- Task to carry out
Search the entries for the line containing "brown cone H5 level 1 -> none". Repeat it, then every line after it, exactly through the final line.

- Data for the task
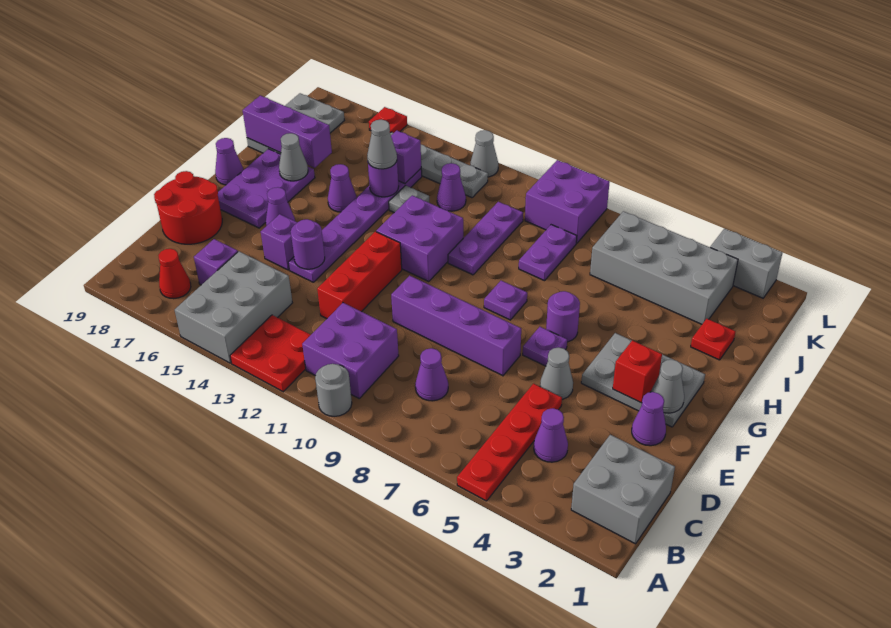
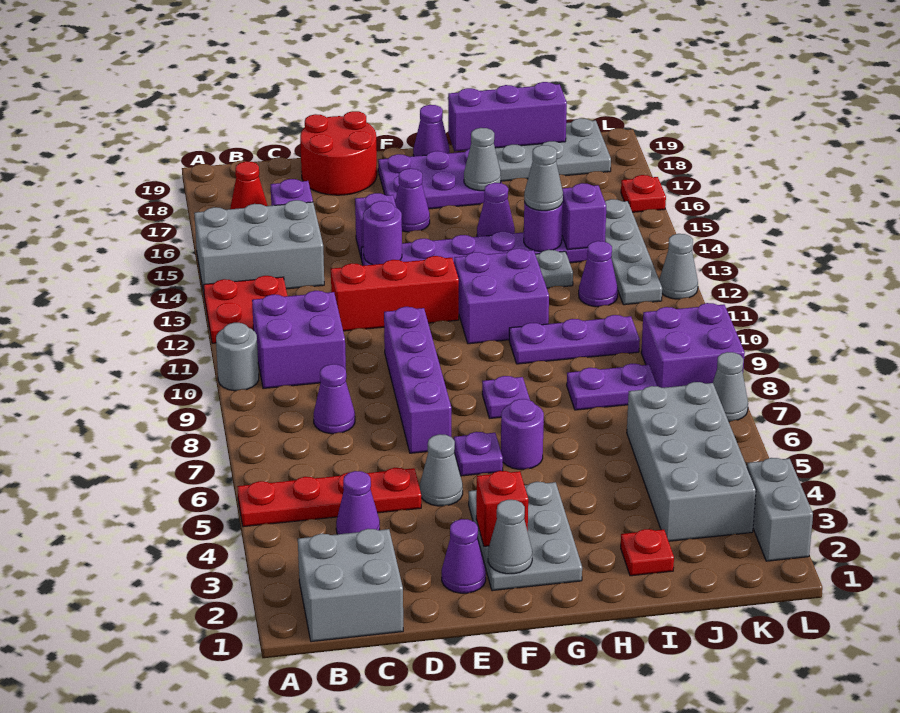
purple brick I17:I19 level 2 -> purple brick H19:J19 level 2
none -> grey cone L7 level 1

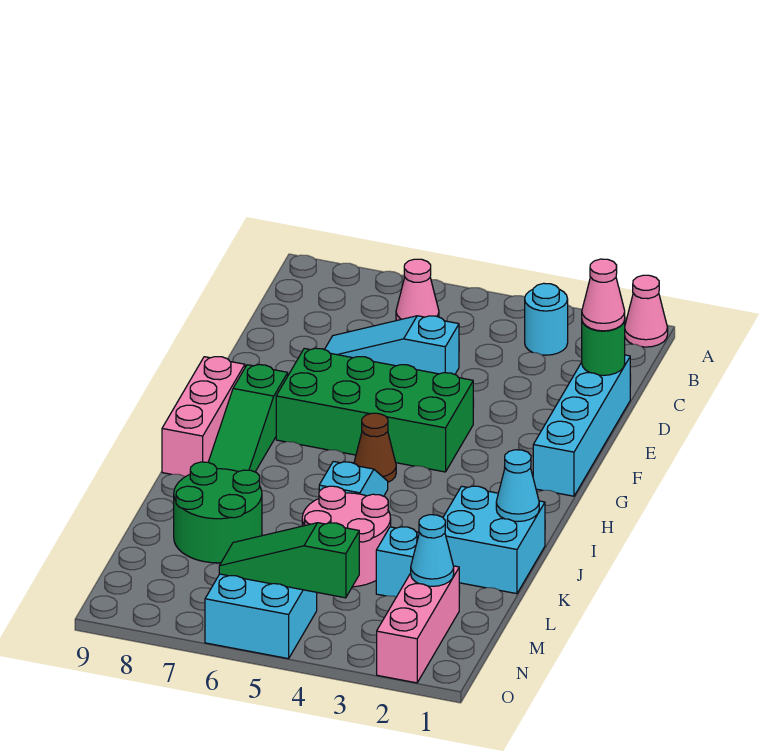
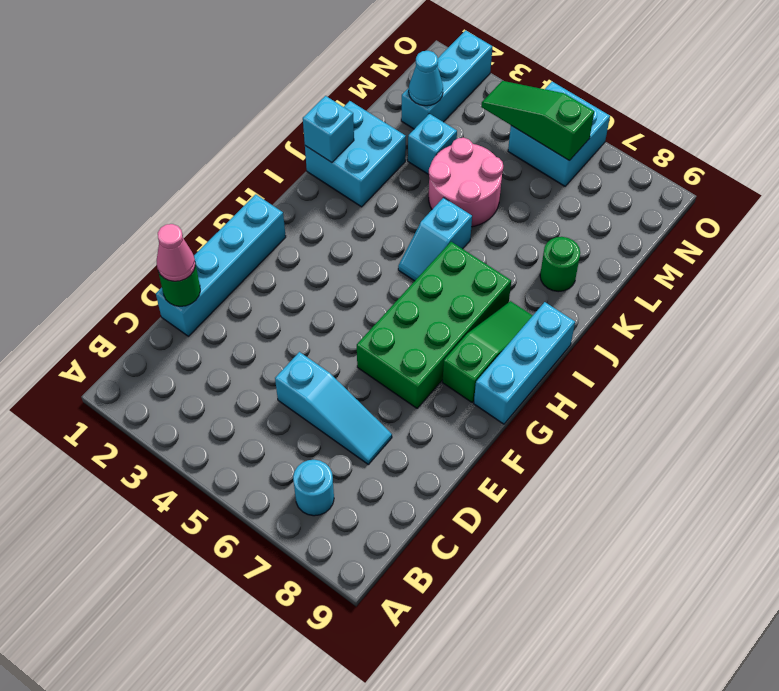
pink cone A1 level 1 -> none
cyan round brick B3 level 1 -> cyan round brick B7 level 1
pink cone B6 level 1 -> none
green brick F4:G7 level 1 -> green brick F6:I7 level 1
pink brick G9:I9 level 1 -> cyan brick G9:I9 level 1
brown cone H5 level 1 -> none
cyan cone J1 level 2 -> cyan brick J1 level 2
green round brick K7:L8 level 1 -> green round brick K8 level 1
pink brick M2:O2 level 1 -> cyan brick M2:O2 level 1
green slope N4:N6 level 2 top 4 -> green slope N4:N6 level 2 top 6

- Answer to this problem
brown cone H5 level 1 -> none
cyan cone J1 level 2 -> cyan brick J1 level 2
green round brick K7:L8 level 1 -> green round brick K8 level 1
pink brick M2:O2 level 1 -> cyan brick M2:O2 level 1
green slope N4:N6 level 2 top 4 -> green slope N4:N6 level 2 top 6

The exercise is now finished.